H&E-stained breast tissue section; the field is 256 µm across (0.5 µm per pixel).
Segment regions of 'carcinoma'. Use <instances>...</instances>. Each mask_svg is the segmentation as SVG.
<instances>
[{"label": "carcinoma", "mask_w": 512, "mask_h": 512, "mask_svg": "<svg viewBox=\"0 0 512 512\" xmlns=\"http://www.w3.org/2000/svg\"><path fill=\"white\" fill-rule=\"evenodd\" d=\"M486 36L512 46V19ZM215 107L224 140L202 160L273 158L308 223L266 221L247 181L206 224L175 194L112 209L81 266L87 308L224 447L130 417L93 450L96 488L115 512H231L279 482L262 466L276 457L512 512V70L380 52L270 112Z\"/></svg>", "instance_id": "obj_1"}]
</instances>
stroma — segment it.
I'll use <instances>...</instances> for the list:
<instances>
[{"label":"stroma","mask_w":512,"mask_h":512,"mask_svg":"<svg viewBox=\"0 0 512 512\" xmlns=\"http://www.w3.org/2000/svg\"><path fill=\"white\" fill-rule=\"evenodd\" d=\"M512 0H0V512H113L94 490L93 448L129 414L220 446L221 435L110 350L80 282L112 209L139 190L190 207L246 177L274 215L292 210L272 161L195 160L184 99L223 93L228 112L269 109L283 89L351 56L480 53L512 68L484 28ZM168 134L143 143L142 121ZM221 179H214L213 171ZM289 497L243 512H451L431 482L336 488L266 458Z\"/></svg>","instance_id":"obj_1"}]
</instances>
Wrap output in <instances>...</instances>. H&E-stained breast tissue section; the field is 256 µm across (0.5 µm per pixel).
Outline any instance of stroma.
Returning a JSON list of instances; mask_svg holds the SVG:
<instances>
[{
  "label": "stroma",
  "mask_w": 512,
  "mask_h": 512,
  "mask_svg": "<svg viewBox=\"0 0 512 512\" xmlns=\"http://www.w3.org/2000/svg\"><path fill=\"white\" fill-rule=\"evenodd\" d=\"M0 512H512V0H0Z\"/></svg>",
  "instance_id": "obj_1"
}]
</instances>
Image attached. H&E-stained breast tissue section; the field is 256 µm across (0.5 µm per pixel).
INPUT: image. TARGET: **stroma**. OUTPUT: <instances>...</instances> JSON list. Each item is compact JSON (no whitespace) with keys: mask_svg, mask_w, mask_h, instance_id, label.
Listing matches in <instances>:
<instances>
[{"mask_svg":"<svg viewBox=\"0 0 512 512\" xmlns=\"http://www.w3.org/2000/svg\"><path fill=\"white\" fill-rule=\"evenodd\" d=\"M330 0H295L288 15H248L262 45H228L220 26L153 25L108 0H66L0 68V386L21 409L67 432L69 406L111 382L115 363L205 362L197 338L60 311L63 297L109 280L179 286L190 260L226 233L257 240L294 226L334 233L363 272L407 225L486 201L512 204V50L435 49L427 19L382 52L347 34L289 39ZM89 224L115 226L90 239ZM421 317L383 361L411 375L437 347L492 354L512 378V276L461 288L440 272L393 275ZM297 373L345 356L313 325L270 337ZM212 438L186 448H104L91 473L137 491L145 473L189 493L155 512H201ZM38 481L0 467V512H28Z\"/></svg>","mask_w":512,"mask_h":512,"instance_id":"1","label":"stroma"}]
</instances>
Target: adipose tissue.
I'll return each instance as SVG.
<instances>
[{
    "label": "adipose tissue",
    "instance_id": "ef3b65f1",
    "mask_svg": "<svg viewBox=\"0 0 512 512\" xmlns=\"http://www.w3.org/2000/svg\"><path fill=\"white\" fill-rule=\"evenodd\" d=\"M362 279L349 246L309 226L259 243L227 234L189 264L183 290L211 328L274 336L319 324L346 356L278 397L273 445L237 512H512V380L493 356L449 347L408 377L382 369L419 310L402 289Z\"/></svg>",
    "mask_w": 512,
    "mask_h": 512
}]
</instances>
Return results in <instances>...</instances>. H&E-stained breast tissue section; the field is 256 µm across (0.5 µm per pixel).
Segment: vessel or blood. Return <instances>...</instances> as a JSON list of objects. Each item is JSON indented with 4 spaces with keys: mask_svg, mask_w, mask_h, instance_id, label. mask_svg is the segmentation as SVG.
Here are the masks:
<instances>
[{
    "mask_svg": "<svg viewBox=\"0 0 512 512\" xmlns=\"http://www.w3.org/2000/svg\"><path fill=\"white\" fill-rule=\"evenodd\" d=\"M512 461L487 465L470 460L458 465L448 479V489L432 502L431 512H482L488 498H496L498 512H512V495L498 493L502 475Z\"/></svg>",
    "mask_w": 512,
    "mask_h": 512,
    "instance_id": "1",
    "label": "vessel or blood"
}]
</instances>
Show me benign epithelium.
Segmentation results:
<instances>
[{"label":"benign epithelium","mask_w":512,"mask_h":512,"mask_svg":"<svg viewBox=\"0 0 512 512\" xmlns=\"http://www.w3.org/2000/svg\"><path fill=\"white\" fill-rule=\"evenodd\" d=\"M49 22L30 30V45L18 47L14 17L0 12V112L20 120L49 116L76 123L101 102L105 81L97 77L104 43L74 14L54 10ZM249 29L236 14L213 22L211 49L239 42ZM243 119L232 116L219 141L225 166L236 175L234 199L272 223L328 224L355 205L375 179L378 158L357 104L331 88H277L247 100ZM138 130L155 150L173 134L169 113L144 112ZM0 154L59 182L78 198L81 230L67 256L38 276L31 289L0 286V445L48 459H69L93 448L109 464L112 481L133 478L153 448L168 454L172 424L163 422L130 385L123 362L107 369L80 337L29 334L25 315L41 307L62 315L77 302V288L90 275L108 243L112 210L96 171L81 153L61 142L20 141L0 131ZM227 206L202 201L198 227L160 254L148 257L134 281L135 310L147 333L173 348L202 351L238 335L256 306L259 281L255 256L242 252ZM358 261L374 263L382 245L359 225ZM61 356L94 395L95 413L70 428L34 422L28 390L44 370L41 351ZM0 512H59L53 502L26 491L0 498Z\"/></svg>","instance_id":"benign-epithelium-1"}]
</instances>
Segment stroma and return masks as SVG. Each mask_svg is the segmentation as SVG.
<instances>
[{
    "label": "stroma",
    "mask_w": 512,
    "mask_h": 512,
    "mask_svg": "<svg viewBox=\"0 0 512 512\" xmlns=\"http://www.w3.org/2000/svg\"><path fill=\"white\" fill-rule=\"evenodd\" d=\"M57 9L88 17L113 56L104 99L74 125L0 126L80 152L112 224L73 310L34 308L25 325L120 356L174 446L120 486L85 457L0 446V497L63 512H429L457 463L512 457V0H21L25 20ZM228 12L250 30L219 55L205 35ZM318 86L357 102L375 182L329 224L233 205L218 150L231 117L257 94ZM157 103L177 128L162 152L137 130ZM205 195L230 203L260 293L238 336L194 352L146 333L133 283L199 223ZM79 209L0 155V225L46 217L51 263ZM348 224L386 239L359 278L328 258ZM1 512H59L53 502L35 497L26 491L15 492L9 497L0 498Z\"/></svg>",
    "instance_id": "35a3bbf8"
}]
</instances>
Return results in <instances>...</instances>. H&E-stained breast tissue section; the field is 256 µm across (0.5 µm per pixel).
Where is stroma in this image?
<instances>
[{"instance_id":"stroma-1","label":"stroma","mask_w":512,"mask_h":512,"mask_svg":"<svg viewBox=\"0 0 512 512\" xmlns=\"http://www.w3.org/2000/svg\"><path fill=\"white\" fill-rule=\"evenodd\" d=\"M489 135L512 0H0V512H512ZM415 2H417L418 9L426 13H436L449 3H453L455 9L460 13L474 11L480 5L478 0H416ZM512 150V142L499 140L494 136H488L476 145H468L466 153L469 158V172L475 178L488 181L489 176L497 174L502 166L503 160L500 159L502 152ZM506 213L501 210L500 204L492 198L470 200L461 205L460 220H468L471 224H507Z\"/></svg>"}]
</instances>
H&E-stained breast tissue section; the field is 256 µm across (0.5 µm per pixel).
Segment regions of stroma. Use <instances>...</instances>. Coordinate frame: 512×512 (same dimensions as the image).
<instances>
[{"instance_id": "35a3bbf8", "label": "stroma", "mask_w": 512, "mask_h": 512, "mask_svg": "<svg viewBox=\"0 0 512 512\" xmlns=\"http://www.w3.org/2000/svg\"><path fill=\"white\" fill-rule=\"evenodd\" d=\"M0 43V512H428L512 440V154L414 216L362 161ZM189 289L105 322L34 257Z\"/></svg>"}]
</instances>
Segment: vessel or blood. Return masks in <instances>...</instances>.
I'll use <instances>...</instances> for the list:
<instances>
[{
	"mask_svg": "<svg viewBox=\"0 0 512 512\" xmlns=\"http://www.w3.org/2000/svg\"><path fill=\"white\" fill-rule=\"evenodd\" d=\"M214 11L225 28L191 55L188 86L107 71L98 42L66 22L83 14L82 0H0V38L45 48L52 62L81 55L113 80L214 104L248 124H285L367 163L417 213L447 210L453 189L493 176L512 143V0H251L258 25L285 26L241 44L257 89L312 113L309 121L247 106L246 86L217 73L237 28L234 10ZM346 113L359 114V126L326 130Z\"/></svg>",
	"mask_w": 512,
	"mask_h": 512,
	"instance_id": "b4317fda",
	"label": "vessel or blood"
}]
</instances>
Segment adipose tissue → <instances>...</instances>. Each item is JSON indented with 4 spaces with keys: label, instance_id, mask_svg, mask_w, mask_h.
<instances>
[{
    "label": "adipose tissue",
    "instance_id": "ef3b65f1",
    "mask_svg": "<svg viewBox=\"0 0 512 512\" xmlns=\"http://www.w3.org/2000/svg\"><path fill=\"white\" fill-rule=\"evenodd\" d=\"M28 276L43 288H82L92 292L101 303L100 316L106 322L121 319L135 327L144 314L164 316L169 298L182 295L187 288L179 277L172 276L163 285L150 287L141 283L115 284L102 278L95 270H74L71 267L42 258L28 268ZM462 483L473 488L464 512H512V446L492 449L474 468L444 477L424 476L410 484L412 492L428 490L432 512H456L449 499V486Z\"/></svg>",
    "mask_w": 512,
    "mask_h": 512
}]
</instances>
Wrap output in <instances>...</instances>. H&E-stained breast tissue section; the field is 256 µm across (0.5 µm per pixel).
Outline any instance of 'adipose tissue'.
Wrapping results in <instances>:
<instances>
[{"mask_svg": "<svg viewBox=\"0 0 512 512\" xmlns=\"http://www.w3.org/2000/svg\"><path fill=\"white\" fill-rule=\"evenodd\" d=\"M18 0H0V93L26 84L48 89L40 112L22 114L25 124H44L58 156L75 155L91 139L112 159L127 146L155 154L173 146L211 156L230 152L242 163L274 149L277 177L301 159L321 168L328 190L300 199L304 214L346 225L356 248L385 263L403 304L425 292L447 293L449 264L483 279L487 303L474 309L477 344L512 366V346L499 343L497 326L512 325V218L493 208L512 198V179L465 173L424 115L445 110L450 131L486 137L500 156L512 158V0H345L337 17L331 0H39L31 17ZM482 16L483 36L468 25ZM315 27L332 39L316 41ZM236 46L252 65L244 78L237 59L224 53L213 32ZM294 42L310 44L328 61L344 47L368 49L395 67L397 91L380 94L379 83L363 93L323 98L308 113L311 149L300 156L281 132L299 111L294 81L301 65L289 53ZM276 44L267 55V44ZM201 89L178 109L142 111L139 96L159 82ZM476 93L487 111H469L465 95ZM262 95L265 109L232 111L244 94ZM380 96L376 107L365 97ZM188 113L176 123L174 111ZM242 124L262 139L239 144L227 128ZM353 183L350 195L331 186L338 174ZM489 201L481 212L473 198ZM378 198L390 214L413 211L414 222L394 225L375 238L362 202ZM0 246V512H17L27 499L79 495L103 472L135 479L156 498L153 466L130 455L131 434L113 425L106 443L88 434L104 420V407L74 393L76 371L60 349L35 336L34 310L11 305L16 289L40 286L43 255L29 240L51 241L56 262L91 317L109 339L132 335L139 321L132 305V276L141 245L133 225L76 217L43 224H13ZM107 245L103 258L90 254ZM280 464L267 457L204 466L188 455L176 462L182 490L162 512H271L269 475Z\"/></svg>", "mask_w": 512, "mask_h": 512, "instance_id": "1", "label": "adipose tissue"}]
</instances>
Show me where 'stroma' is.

Work to complete: Restate the listing exactly, starting at its first line and ending at the line where "Image attached. H&E-stained" occurs; include both and no other lines.

Expected answer:
H&E-stained breast tissue section; the field is 256 µm across (0.5 µm per pixel).
Segment regions of 'carcinoma'. Use <instances>...</instances>. Each mask_svg is the segmentation as SVG.
<instances>
[{"label": "carcinoma", "mask_w": 512, "mask_h": 512, "mask_svg": "<svg viewBox=\"0 0 512 512\" xmlns=\"http://www.w3.org/2000/svg\"><path fill=\"white\" fill-rule=\"evenodd\" d=\"M486 36L512 46V19ZM215 107L224 140L202 160L273 158L308 223L266 221L247 181L206 224L175 194L112 209L81 266L87 308L224 447L130 417L93 450L96 488L115 512H231L279 482L262 466L276 457L512 512V70L380 52L270 112Z\"/></svg>", "instance_id": "obj_1"}]
</instances>
stroma — segment it.
I'll use <instances>...</instances> for the list:
<instances>
[{"label":"stroma","mask_w":512,"mask_h":512,"mask_svg":"<svg viewBox=\"0 0 512 512\" xmlns=\"http://www.w3.org/2000/svg\"><path fill=\"white\" fill-rule=\"evenodd\" d=\"M512 0H0V512H113L94 490L93 448L129 414L220 446L221 435L110 350L80 282L112 209L139 190L190 207L246 177L274 215L292 210L272 161L195 160L184 99L223 93L228 112L269 109L283 89L351 56L480 53L512 68L484 28ZM168 134L143 143L142 121ZM221 179H214L213 171ZM289 497L243 512H451L431 482L336 488L266 458Z\"/></svg>","instance_id":"obj_1"}]
</instances>
Wrap output in <instances>...</instances>. H&E-stained breast tissue section; the field is 256 µm across (0.5 µm per pixel).
Outline any instance of stroma.
Returning a JSON list of instances; mask_svg holds the SVG:
<instances>
[{
  "label": "stroma",
  "mask_w": 512,
  "mask_h": 512,
  "mask_svg": "<svg viewBox=\"0 0 512 512\" xmlns=\"http://www.w3.org/2000/svg\"><path fill=\"white\" fill-rule=\"evenodd\" d=\"M0 512H512V0H0Z\"/></svg>",
  "instance_id": "obj_1"
}]
</instances>
Image attached. H&E-stained breast tissue section; the field is 256 µm across (0.5 µm per pixel).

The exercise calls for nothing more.